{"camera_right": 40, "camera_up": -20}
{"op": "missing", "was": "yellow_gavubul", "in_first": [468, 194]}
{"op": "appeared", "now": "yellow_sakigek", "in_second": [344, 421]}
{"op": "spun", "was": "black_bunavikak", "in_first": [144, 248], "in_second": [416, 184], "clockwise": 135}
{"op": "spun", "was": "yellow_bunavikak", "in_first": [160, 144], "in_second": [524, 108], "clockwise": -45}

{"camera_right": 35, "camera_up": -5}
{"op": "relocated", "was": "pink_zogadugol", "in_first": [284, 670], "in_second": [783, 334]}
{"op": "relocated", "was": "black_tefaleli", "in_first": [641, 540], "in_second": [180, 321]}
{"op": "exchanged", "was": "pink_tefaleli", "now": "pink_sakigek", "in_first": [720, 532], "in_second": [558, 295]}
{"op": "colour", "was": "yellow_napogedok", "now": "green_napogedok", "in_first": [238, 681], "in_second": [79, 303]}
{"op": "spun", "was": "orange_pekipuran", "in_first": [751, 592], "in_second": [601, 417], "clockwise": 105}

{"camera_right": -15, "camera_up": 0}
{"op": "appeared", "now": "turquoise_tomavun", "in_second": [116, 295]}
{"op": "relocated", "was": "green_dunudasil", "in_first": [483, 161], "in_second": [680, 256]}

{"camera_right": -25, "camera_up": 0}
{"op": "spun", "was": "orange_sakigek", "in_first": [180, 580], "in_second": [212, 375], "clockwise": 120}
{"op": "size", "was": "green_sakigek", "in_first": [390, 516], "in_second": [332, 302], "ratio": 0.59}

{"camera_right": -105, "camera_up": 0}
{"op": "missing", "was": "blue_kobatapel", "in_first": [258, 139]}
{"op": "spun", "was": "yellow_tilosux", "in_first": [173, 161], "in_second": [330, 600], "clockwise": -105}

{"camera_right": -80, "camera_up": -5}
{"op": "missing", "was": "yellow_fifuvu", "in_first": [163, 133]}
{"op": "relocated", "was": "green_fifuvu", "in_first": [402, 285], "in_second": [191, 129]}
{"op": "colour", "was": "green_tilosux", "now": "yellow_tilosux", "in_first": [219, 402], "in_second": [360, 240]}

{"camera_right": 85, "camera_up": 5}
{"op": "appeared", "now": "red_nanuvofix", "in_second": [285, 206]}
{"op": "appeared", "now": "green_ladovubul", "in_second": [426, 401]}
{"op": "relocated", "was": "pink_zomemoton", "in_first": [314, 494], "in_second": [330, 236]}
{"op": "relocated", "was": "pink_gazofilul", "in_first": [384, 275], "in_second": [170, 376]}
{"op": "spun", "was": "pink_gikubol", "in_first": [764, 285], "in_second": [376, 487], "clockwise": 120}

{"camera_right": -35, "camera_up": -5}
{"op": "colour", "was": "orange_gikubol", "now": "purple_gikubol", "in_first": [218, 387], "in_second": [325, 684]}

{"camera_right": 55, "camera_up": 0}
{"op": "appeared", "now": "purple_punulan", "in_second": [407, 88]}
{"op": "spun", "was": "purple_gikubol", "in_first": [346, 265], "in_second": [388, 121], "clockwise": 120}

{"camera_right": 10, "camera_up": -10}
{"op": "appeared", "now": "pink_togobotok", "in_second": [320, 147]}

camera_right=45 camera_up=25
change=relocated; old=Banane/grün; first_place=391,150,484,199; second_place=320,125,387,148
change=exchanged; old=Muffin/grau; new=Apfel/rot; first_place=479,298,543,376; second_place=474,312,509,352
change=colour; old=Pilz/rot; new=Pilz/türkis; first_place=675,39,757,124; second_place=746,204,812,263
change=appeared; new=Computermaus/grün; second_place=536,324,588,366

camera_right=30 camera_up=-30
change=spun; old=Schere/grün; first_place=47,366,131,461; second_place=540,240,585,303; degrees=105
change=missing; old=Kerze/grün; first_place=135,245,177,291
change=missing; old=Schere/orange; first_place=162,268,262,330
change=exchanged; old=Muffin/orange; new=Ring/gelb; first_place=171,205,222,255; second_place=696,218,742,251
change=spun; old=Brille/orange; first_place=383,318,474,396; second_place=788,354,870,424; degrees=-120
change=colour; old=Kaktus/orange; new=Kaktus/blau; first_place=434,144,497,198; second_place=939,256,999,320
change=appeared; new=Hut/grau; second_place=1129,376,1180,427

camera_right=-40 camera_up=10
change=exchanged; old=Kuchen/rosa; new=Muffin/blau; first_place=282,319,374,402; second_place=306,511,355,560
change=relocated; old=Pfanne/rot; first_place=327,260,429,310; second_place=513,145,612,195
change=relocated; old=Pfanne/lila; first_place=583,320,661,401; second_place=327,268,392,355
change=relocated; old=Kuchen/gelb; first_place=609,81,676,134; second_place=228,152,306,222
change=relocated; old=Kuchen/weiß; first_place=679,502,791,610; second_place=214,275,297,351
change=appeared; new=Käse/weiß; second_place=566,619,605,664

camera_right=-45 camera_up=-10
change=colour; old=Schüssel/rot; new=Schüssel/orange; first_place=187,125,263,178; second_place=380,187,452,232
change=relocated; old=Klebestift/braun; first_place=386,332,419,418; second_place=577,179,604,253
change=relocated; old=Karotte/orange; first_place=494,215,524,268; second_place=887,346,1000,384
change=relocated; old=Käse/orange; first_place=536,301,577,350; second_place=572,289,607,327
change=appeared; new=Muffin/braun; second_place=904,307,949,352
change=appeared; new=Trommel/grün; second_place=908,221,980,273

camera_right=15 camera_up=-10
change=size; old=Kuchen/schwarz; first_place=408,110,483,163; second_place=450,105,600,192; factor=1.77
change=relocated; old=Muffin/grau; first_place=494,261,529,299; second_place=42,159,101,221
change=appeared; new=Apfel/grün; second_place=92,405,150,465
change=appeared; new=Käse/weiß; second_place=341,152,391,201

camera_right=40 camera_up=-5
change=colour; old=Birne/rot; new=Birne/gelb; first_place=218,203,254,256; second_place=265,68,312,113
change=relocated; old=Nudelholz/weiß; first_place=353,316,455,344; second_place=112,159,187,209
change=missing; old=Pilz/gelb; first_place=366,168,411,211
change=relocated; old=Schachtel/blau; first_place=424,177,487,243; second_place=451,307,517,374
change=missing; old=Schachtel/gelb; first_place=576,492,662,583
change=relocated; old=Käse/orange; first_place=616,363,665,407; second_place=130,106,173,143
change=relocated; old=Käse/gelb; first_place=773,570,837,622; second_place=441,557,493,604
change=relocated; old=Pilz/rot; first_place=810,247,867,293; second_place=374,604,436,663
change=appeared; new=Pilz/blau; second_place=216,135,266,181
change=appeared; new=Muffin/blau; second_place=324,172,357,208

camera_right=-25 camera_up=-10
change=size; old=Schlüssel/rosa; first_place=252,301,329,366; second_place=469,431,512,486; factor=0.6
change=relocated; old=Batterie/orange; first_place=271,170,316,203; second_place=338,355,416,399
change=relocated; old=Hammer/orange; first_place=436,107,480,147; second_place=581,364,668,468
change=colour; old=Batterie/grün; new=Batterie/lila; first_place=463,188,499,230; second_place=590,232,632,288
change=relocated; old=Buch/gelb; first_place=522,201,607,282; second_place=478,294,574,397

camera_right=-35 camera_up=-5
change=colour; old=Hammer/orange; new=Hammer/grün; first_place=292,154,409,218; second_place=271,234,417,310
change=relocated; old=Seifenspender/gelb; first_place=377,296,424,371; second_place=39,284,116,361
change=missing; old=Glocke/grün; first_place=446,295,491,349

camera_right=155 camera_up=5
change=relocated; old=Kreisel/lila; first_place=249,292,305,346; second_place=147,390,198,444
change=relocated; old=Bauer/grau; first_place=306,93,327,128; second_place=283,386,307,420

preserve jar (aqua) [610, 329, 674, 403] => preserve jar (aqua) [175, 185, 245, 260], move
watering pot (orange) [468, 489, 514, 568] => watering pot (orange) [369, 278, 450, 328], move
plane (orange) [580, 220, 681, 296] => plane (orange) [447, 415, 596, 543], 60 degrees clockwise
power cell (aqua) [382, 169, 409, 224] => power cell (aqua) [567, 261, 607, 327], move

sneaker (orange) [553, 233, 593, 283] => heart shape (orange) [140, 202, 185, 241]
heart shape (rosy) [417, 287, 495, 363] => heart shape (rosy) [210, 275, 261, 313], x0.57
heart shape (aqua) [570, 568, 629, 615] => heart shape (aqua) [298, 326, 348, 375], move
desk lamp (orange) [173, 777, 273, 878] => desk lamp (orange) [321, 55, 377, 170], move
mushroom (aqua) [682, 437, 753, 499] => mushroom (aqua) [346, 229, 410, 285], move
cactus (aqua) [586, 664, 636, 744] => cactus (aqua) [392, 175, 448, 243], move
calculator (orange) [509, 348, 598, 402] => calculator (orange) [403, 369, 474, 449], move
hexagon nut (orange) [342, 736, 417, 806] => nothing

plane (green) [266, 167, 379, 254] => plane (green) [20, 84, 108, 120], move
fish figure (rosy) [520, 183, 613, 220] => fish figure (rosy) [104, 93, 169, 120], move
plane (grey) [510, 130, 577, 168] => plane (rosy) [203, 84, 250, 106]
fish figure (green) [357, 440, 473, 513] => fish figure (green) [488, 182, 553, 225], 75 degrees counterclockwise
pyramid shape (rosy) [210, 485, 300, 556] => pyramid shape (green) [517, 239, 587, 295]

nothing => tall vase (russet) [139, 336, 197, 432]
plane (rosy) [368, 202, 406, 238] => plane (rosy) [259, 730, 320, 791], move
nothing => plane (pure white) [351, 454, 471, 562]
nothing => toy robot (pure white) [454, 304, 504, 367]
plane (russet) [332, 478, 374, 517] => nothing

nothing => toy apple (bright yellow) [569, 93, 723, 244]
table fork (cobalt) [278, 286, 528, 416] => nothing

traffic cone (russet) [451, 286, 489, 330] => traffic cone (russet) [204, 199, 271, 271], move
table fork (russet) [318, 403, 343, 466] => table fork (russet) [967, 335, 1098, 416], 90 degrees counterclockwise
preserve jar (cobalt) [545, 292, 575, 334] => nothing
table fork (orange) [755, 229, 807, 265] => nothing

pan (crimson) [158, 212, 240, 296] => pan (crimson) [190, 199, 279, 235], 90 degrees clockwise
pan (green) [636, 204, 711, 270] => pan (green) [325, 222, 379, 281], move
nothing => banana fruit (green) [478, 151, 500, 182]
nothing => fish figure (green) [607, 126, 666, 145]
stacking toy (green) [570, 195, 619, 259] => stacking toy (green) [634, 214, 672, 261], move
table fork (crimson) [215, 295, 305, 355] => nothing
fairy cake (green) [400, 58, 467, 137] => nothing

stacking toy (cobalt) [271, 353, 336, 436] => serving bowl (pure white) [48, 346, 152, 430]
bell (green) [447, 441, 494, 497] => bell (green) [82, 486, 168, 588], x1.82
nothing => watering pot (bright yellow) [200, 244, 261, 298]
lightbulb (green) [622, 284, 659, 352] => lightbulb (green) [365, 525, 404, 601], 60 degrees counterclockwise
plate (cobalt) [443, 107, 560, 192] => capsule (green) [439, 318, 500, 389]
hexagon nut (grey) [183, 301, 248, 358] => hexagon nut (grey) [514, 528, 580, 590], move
====================
#### TASK STATEMENT:
Among the records above, only the lines between the line holding "watering pot (orange) [468, 489, 514, 568]" and the line holding "plane (orange) [580, 220, 681, 296]", inclusive, are to be output, exactly as written.

#### WORKED SOLUTION:
watering pot (orange) [468, 489, 514, 568] => watering pot (orange) [369, 278, 450, 328], move
plane (orange) [580, 220, 681, 296] => plane (orange) [447, 415, 596, 543], 60 degrees clockwise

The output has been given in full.